[Required work] In every line of the records below, swap "brown star" for "orange star" and keep everything else the same. Leave the pictures out of your answer.

[Available records]
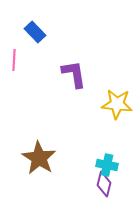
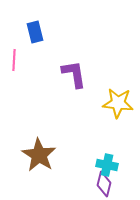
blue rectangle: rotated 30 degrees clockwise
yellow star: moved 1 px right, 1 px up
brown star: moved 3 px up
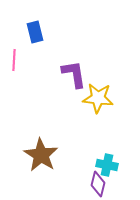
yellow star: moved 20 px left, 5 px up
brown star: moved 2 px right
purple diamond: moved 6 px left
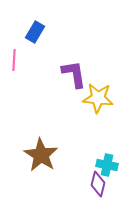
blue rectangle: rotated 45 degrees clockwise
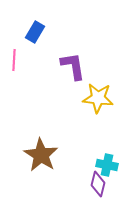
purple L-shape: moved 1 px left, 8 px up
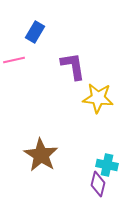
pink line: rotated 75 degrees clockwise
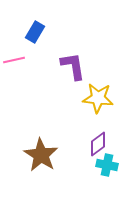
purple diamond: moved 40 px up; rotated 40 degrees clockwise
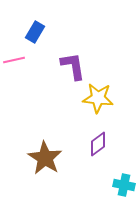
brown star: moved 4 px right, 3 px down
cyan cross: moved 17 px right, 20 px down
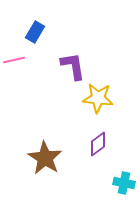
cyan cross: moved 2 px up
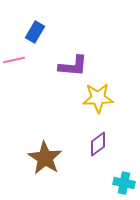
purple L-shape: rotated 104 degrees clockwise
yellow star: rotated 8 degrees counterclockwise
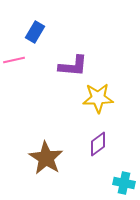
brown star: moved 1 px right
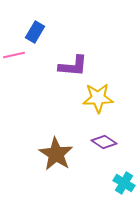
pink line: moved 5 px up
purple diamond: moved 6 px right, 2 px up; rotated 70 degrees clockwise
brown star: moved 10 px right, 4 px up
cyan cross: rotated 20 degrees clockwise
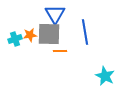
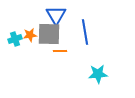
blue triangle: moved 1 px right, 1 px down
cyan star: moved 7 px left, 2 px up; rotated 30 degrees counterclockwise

[Exercise answer]
blue rectangle: rotated 30 degrees clockwise
yellow star: moved 1 px right, 1 px up
orange star: moved 3 px up
yellow star: moved 20 px left, 5 px up
orange star: moved 2 px right
purple diamond: moved 6 px left
blue rectangle: rotated 45 degrees clockwise
purple L-shape: moved 1 px left, 8 px up
pink line: rotated 75 degrees clockwise
purple diamond: moved 40 px up; rotated 40 degrees clockwise
orange star: moved 4 px right, 3 px down
cyan cross: moved 17 px right, 20 px down
cyan cross: moved 2 px up
purple L-shape: rotated 104 degrees clockwise
yellow star: rotated 8 degrees counterclockwise
orange star: moved 1 px right
pink line: moved 5 px up
purple diamond: moved 6 px right, 2 px up; rotated 70 degrees clockwise
orange star: moved 10 px right, 4 px up
cyan cross: rotated 20 degrees clockwise
blue triangle: moved 1 px right, 1 px down
cyan star: moved 7 px left, 2 px up; rotated 30 degrees counterclockwise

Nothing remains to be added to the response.